WHAT IS EXPECTED >> Print, exactly as they appear in the listing below, the lines from the line with "green tape [209,251,286,328]" to the line with "purple watering can [159,332,328,490]", with both end lines kept.
---------------
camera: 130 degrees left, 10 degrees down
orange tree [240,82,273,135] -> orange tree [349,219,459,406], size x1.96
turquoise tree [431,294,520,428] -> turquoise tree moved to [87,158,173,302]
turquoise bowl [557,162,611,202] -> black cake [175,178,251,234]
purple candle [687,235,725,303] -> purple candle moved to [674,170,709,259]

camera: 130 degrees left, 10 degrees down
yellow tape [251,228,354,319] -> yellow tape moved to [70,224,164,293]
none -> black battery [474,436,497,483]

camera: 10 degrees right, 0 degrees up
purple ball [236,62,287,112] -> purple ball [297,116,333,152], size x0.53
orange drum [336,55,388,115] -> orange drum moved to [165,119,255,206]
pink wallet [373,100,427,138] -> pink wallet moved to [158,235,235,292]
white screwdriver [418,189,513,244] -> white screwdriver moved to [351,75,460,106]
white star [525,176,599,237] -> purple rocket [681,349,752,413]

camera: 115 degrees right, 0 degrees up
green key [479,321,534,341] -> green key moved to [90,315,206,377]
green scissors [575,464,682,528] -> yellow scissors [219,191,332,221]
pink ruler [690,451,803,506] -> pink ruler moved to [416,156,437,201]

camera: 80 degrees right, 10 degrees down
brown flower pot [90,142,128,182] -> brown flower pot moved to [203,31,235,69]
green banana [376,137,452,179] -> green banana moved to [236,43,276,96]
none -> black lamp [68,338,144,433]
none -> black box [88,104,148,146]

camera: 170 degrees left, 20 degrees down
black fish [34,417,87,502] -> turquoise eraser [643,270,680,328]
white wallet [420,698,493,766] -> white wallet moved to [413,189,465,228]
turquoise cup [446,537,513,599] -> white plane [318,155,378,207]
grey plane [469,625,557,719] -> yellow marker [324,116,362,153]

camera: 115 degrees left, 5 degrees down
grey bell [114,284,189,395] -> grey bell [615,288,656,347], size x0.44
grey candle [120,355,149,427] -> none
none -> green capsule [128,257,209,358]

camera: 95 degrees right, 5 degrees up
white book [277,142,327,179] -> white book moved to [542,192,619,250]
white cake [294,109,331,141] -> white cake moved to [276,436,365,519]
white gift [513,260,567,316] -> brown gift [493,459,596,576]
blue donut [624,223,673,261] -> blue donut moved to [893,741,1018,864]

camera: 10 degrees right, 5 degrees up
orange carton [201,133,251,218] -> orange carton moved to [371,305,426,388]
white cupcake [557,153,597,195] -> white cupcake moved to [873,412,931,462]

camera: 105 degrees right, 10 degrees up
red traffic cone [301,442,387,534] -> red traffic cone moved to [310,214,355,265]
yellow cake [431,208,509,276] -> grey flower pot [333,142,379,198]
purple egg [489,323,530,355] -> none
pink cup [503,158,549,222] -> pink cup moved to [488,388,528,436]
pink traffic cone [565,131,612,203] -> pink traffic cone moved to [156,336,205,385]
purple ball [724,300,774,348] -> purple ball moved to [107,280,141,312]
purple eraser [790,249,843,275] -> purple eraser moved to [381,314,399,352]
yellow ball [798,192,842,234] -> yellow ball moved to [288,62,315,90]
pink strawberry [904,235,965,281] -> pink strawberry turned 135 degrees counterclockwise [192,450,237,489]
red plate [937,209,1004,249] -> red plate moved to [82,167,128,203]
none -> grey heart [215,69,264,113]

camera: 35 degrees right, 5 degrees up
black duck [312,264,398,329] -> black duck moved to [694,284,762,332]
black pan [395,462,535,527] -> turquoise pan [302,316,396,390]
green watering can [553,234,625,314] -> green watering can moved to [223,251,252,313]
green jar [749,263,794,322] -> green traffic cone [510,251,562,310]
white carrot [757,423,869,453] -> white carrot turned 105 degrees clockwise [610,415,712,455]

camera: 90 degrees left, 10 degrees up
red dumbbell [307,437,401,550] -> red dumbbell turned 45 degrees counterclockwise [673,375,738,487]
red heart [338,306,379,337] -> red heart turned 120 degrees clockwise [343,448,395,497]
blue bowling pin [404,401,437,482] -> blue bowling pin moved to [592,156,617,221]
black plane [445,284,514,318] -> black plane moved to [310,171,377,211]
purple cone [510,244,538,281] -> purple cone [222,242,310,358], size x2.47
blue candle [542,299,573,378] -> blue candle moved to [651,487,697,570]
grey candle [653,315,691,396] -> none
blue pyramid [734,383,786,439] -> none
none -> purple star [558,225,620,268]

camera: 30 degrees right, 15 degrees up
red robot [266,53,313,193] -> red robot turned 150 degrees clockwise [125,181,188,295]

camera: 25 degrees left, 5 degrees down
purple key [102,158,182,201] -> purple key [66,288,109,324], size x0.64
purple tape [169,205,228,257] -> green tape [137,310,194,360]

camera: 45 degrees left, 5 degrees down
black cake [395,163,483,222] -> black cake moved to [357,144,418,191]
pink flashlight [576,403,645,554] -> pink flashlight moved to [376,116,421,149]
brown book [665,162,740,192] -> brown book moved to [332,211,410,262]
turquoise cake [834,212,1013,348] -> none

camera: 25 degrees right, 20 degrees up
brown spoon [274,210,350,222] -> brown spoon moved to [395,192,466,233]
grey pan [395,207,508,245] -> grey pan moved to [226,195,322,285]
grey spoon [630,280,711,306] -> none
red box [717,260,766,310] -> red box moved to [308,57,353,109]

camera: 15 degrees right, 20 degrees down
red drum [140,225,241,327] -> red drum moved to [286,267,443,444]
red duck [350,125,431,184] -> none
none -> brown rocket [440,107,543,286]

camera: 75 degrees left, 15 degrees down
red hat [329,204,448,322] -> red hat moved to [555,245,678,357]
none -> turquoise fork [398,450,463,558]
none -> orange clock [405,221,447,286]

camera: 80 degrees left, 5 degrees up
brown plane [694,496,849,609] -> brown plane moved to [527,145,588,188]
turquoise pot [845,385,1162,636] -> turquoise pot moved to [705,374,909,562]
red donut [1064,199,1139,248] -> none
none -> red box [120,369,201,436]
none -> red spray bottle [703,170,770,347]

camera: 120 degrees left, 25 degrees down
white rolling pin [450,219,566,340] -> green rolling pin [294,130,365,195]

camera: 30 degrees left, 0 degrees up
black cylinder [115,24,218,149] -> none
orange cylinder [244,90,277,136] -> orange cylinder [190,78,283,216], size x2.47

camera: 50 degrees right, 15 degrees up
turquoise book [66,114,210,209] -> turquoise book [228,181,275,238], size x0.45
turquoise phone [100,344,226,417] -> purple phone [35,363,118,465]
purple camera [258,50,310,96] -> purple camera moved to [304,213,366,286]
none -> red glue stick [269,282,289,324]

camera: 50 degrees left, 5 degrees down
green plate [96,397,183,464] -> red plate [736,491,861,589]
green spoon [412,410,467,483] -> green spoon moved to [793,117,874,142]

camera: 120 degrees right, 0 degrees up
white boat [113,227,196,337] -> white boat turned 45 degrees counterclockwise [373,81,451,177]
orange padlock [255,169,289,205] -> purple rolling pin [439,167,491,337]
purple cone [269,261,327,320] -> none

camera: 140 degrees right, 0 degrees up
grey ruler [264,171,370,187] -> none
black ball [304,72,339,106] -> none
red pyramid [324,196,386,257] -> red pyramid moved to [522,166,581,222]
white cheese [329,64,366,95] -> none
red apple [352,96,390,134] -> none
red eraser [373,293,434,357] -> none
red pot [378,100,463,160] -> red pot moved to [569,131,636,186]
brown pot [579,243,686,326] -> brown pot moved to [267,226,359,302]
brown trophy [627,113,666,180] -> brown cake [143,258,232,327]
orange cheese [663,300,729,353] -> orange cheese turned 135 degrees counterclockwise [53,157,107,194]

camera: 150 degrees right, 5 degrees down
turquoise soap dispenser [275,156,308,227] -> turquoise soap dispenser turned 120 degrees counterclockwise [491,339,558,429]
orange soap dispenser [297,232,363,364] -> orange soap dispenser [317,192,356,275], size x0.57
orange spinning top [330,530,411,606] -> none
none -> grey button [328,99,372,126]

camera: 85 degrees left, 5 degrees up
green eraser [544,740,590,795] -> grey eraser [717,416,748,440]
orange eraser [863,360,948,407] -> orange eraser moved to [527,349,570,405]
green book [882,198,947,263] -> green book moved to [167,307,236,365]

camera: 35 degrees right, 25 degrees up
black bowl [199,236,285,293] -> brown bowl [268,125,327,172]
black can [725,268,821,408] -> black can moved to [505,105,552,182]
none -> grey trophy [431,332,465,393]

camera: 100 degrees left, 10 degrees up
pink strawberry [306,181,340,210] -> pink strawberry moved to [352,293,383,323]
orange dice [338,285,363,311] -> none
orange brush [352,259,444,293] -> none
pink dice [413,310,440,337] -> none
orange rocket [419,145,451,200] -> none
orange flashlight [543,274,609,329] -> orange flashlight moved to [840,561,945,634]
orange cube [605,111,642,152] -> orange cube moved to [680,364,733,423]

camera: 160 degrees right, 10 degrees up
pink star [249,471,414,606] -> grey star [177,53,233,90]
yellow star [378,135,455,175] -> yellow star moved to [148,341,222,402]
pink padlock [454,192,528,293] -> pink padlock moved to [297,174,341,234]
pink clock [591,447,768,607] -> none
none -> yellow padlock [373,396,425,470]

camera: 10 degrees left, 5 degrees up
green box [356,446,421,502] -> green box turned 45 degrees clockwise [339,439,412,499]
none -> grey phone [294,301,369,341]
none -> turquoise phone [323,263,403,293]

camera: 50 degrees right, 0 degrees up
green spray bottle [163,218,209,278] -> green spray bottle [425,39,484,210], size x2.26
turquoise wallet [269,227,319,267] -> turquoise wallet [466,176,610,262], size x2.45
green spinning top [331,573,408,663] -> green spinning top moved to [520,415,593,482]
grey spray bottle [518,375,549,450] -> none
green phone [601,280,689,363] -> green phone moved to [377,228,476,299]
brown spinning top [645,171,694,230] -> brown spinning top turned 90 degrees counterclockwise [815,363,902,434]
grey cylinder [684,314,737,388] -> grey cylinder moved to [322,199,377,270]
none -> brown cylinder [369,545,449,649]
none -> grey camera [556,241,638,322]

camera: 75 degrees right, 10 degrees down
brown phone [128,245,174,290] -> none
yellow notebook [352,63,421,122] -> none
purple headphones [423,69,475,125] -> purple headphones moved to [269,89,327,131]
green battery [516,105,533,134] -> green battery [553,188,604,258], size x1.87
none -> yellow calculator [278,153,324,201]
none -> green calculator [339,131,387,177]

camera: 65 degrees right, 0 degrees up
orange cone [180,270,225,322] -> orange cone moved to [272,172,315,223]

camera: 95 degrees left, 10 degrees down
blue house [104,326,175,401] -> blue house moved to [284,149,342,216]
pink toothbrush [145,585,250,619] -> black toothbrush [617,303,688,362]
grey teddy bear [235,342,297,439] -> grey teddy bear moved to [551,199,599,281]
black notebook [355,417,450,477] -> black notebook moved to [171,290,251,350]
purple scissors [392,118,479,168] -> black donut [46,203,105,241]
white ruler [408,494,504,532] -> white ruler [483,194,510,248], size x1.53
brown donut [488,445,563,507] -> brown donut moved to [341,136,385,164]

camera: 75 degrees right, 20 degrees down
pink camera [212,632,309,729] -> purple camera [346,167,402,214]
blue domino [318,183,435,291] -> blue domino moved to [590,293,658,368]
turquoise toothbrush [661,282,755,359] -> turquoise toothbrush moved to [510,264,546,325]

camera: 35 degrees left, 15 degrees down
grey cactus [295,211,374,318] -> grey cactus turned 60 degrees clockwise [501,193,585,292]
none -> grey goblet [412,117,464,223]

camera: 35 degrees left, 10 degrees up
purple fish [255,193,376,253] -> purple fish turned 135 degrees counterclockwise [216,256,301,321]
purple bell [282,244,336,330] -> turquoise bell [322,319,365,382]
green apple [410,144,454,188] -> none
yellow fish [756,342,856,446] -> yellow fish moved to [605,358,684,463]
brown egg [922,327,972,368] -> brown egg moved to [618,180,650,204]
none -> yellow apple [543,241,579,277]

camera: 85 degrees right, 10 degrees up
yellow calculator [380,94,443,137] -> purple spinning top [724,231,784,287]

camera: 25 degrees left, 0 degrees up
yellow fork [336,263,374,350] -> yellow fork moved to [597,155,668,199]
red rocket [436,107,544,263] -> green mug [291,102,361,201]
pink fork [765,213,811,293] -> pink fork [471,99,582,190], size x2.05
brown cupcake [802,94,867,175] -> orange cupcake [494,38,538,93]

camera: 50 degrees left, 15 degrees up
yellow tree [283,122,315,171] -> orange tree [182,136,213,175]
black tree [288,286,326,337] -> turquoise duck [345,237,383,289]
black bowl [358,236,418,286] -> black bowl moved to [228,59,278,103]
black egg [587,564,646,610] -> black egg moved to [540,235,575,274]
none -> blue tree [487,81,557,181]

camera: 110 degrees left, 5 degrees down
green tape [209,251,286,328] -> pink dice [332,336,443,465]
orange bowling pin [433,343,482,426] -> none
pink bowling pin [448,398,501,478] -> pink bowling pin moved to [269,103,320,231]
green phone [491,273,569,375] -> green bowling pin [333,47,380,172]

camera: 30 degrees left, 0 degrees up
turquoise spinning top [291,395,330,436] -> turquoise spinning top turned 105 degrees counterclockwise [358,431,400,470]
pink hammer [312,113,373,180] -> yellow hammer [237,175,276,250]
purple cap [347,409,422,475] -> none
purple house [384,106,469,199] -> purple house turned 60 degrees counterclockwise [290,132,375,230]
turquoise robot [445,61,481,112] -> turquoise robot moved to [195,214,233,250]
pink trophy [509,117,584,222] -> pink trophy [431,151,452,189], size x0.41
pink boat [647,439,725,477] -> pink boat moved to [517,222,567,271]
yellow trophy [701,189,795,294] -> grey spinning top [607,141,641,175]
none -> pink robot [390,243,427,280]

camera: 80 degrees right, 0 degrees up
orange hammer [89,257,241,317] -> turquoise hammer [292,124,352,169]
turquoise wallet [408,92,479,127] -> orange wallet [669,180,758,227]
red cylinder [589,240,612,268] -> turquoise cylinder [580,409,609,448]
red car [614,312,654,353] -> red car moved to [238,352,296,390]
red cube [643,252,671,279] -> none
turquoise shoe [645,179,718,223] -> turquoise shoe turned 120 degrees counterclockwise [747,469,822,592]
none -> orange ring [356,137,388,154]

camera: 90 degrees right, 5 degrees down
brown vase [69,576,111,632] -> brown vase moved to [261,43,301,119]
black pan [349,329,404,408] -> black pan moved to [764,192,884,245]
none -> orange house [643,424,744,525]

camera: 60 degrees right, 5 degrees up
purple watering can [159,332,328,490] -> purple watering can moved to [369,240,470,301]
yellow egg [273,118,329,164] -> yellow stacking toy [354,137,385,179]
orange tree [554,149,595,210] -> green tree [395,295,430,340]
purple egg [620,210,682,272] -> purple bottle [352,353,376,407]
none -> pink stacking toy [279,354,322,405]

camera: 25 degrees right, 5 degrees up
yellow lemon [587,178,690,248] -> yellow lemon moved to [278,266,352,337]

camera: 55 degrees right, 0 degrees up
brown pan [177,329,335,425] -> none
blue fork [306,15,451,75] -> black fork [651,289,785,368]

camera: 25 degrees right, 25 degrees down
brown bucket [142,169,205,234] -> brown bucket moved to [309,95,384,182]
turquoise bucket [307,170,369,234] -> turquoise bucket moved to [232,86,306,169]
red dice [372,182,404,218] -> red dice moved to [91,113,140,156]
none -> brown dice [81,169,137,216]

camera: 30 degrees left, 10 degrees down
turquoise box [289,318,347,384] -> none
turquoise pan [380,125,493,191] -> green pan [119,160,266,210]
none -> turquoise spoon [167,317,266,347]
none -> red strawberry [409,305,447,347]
---------------
FINISHED EXERCISE >>
green tape [209,251,286,328] -> pink dice [332,336,443,465]
orange bowling pin [433,343,482,426] -> none
pink bowling pin [448,398,501,478] -> pink bowling pin moved to [269,103,320,231]
green phone [491,273,569,375] -> green bowling pin [333,47,380,172]

camera: 30 degrees left, 0 degrees up
turquoise spinning top [291,395,330,436] -> turquoise spinning top turned 105 degrees counterclockwise [358,431,400,470]
pink hammer [312,113,373,180] -> yellow hammer [237,175,276,250]
purple cap [347,409,422,475] -> none
purple house [384,106,469,199] -> purple house turned 60 degrees counterclockwise [290,132,375,230]
turquoise robot [445,61,481,112] -> turquoise robot moved to [195,214,233,250]
pink trophy [509,117,584,222] -> pink trophy [431,151,452,189], size x0.41
pink boat [647,439,725,477] -> pink boat moved to [517,222,567,271]
yellow trophy [701,189,795,294] -> grey spinning top [607,141,641,175]
none -> pink robot [390,243,427,280]

camera: 80 degrees right, 0 degrees up
orange hammer [89,257,241,317] -> turquoise hammer [292,124,352,169]
turquoise wallet [408,92,479,127] -> orange wallet [669,180,758,227]
red cylinder [589,240,612,268] -> turquoise cylinder [580,409,609,448]
red car [614,312,654,353] -> red car moved to [238,352,296,390]
red cube [643,252,671,279] -> none
turquoise shoe [645,179,718,223] -> turquoise shoe turned 120 degrees counterclockwise [747,469,822,592]
none -> orange ring [356,137,388,154]

camera: 90 degrees right, 5 degrees down
brown vase [69,576,111,632] -> brown vase moved to [261,43,301,119]
black pan [349,329,404,408] -> black pan moved to [764,192,884,245]
none -> orange house [643,424,744,525]

camera: 60 degrees right, 5 degrees up
purple watering can [159,332,328,490] -> purple watering can moved to [369,240,470,301]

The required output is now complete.